**Recorded data**:
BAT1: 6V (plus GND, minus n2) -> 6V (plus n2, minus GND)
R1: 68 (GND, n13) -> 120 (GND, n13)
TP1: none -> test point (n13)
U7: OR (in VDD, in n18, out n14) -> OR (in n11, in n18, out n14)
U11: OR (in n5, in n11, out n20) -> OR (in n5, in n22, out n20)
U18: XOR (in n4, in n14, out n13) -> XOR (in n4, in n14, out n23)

* * *

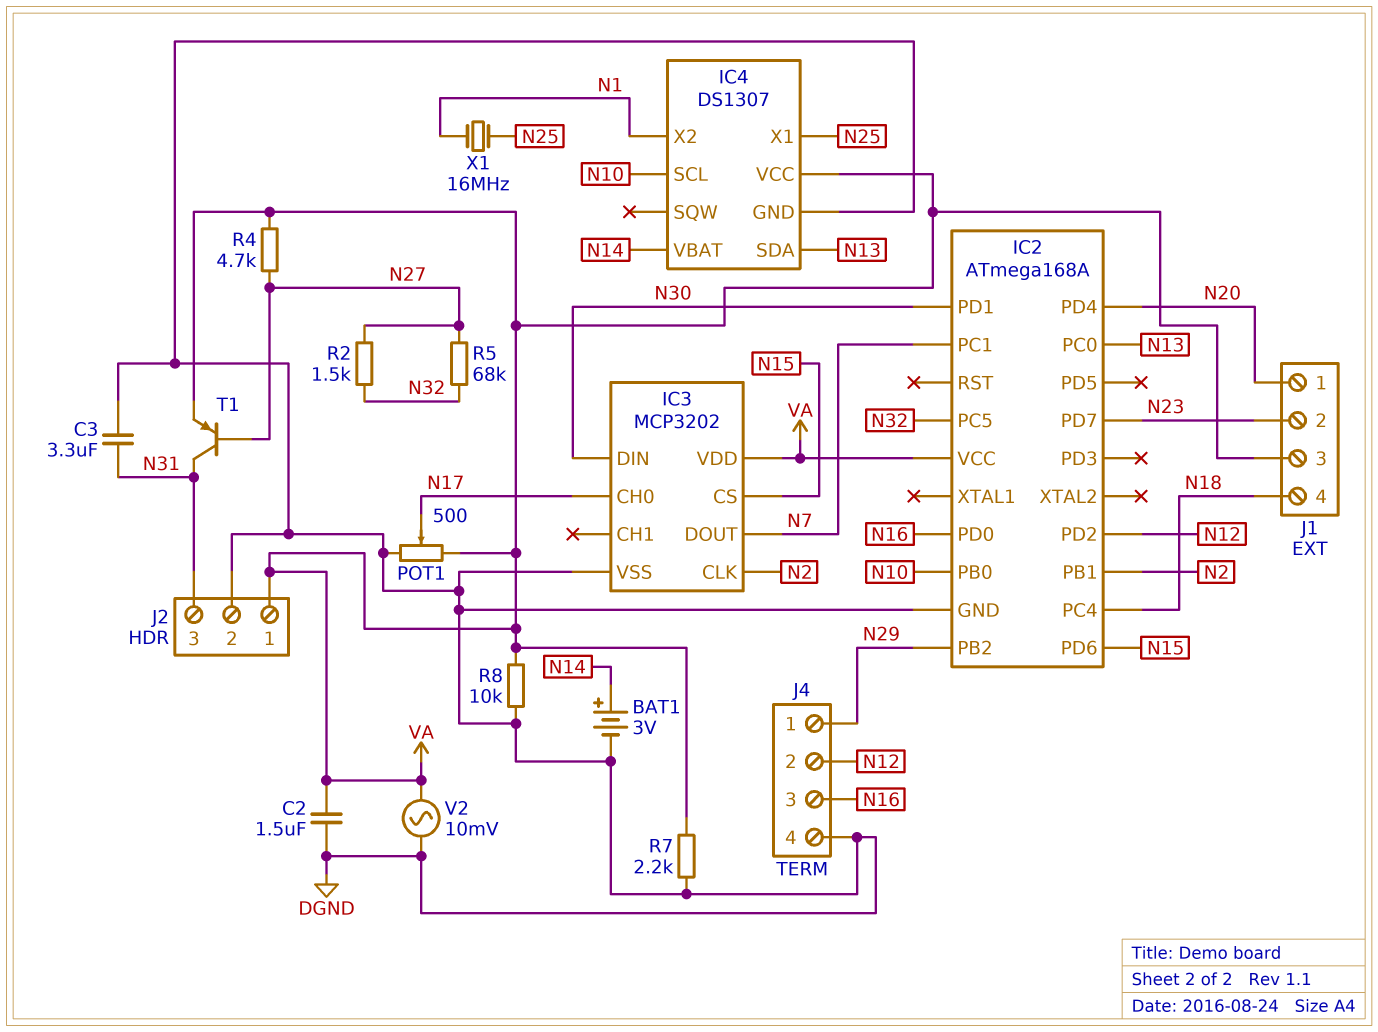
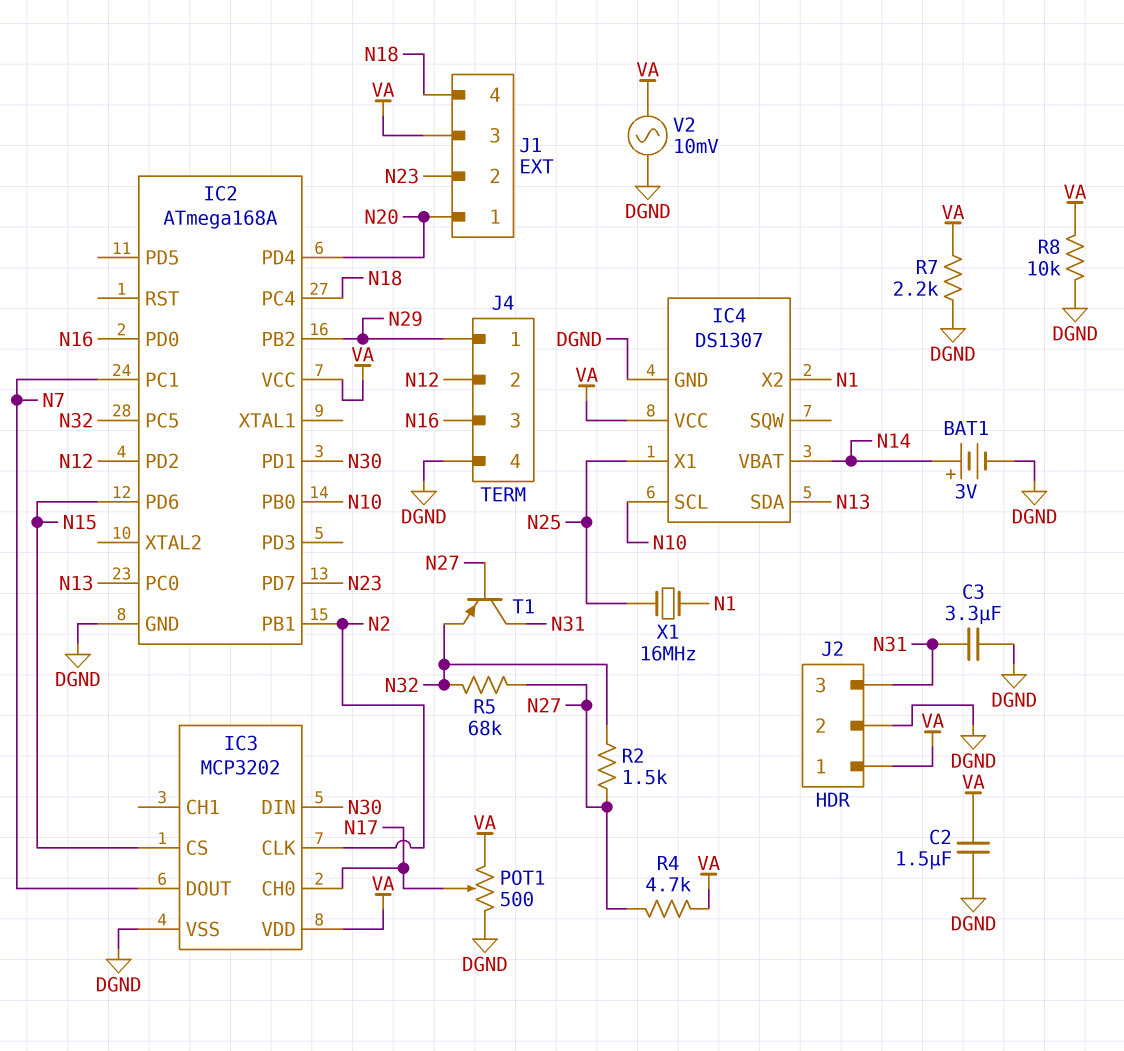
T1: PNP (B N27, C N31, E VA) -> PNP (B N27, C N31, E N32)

**Action item**:
Exactly the lines above from the one with "R1: 68 (GND, n13) -> 120 (GND, n13)" to the one with "U18: XOR (in", both included, are to be quoted; leave the rest out.

**Solved problem**:
R1: 68 (GND, n13) -> 120 (GND, n13)
TP1: none -> test point (n13)
U7: OR (in VDD, in n18, out n14) -> OR (in n11, in n18, out n14)
U11: OR (in n5, in n11, out n20) -> OR (in n5, in n22, out n20)
U18: XOR (in n4, in n14, out n13) -> XOR (in n4, in n14, out n23)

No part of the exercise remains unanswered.